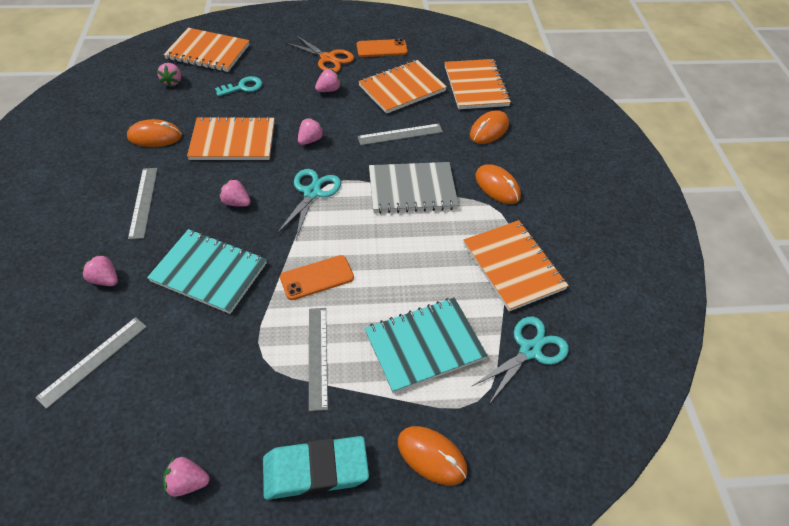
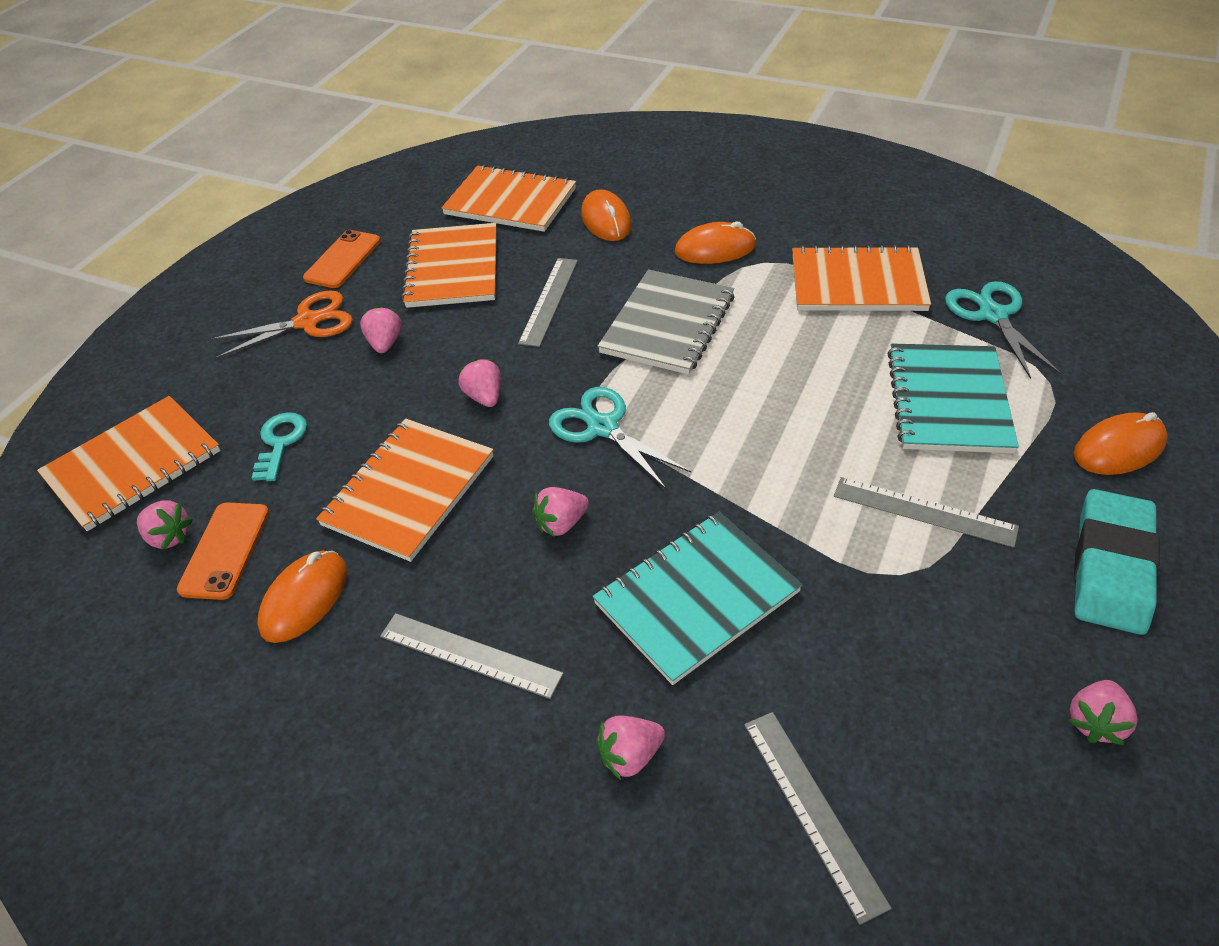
camera: 55 degrees left, 5 degrees down
orange phone [280,255,354,300] -> orange phone moved to [177,502,269,600]

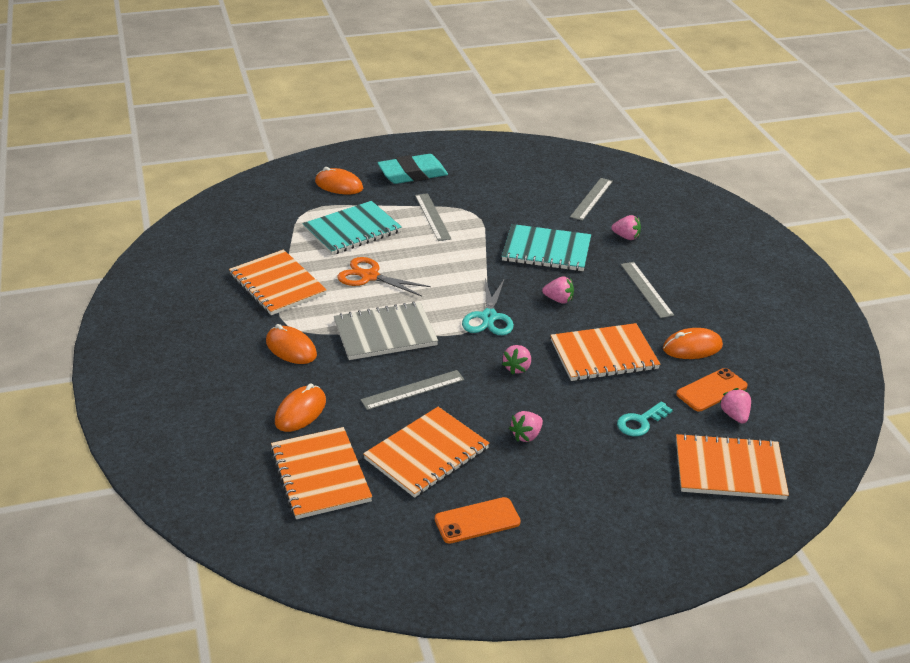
camera: 135 degrees left, 10 degrees down
orange scissors [211,290,353,359] -> orange scissors moved to [337,257,431,296]
turquoise scissors [945,281,1061,379] -> none
pink strawberry [1068,680,1138,745] -> none

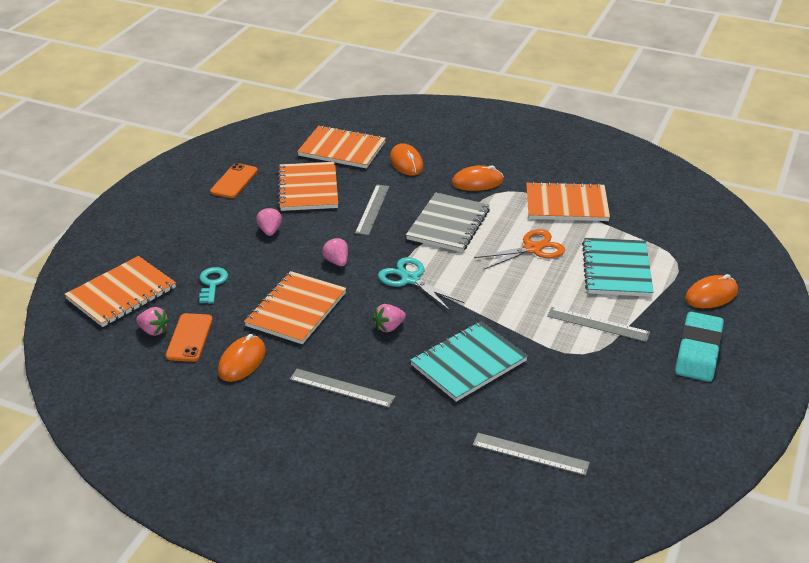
camera: 130 degrees right, 0 degrees up
grey ruler [570,178,613,221] -> grey ruler turned 45 degrees counterclockwise [473,433,590,476]
pink strawberry [612,215,641,240] -> none

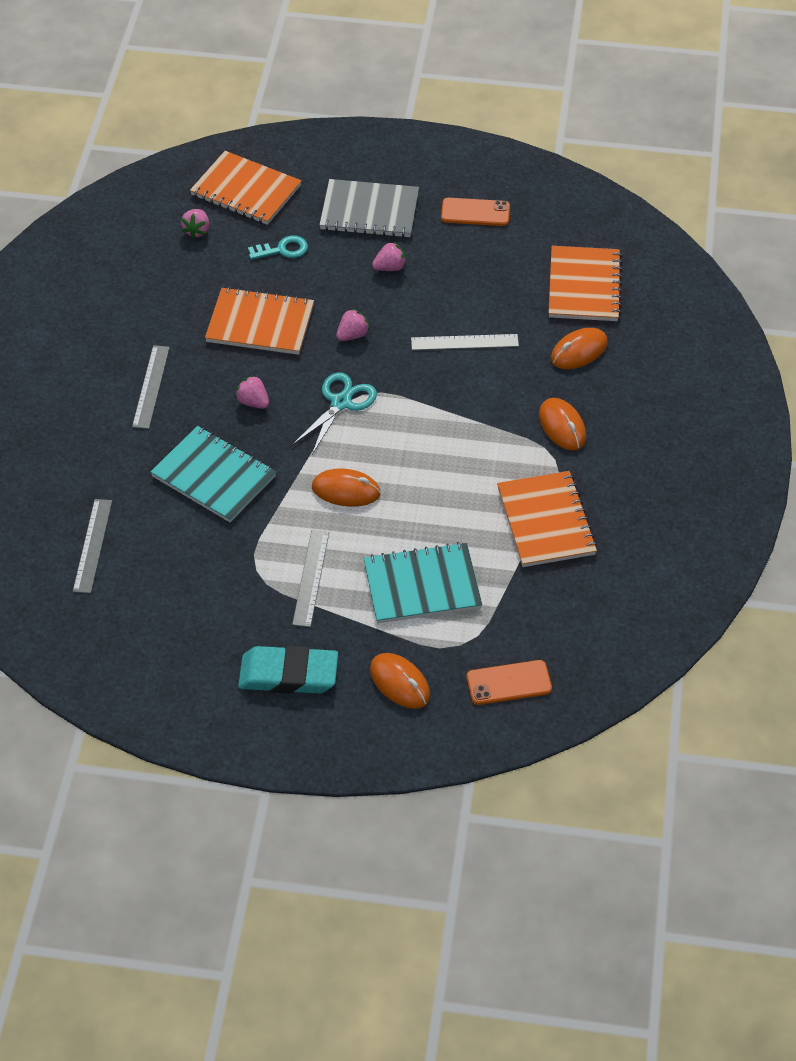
camera: 75 degrees right, 15 degrees up
orange phone [166,313,213,362] -> orange phone moved to [466,660,552,705]
orange mouse [218,334,266,382] -> orange mouse moved to [312,468,381,507]
orange notebook [278,162,338,211] -> none
grey notebook [406,193,490,252] -> grey notebook moved to [319,179,419,238]
orange scissors [474,229,565,269] -> none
○ ○ ○ ○ ○
■ **Assigned task**:
What is needed here is an exact transcription of every record above, with images excluded.

■ **Response box**:
camera: 55 degrees left, 5 degrees down
orange phone [280,255,354,300] -> orange phone moved to [177,502,269,600]

camera: 135 degrees left, 10 degrees down
orange scissors [211,290,353,359] -> orange scissors moved to [337,257,431,296]
turquoise scissors [945,281,1061,379] -> none
pink strawberry [1068,680,1138,745] -> none

camera: 130 degrees right, 0 degrees up
grey ruler [570,178,613,221] -> grey ruler turned 45 degrees counterclockwise [473,433,590,476]
pink strawberry [612,215,641,240] -> none

camera: 75 degrees right, 15 degrees up
orange phone [166,313,213,362] -> orange phone moved to [466,660,552,705]
orange mouse [218,334,266,382] -> orange mouse moved to [312,468,381,507]
orange notebook [278,162,338,211] -> none
grey notebook [406,193,490,252] -> grey notebook moved to [319,179,419,238]
orange scissors [474,229,565,269] -> none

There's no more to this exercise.